### What to work on:
Examine the entries and show every line in which the word "slope" is found.

### Provided records:
----------

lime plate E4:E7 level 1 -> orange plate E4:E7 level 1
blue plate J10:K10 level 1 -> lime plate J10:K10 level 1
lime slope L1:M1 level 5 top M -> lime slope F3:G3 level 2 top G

----------

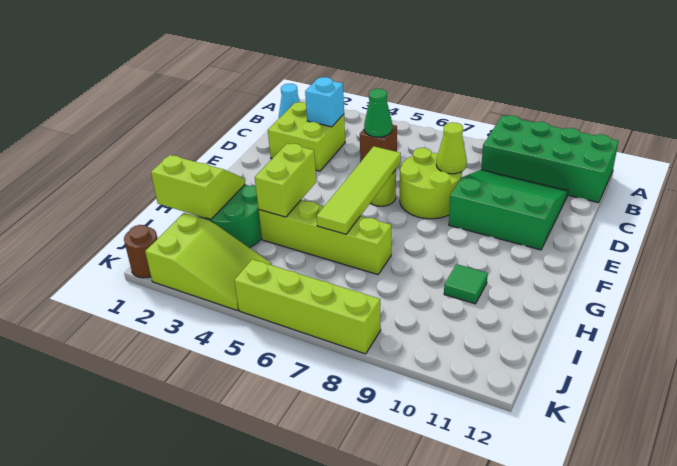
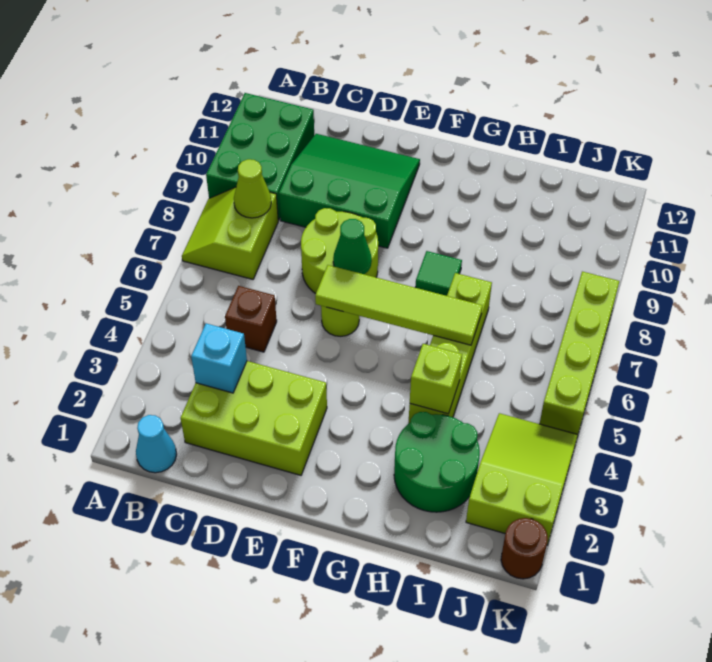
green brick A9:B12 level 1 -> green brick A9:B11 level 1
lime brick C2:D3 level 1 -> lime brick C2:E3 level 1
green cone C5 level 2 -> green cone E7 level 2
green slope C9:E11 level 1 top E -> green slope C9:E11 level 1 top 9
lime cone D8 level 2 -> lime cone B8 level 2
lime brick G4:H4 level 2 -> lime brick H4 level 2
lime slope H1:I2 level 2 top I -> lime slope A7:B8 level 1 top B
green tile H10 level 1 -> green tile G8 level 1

----------

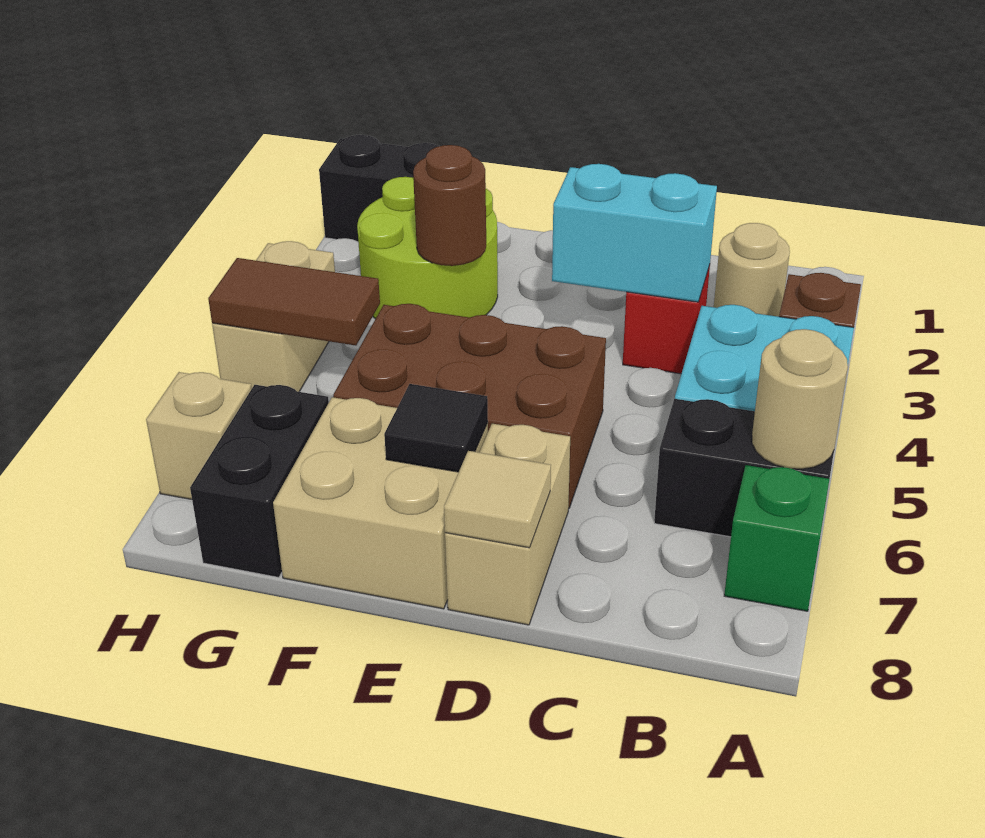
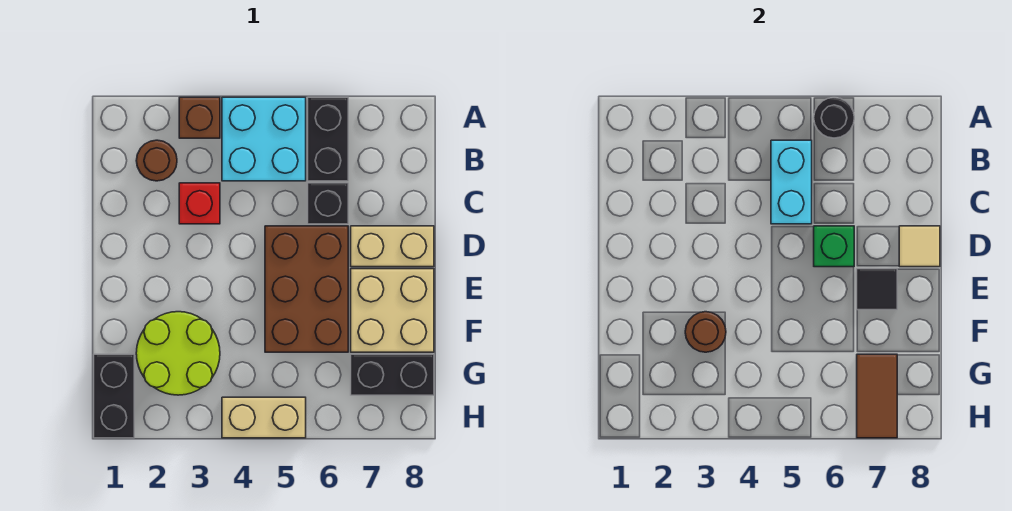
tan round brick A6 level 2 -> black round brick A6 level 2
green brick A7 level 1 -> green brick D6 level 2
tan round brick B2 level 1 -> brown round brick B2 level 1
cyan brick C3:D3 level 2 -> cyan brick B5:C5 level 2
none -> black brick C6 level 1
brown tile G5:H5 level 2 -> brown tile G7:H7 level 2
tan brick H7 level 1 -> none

----------

### Exercise response:
lime slope L1:M1 level 5 top M -> lime slope F3:G3 level 2 top G
green slope C9:E11 level 1 top E -> green slope C9:E11 level 1 top 9
lime slope H1:I2 level 2 top I -> lime slope A7:B8 level 1 top B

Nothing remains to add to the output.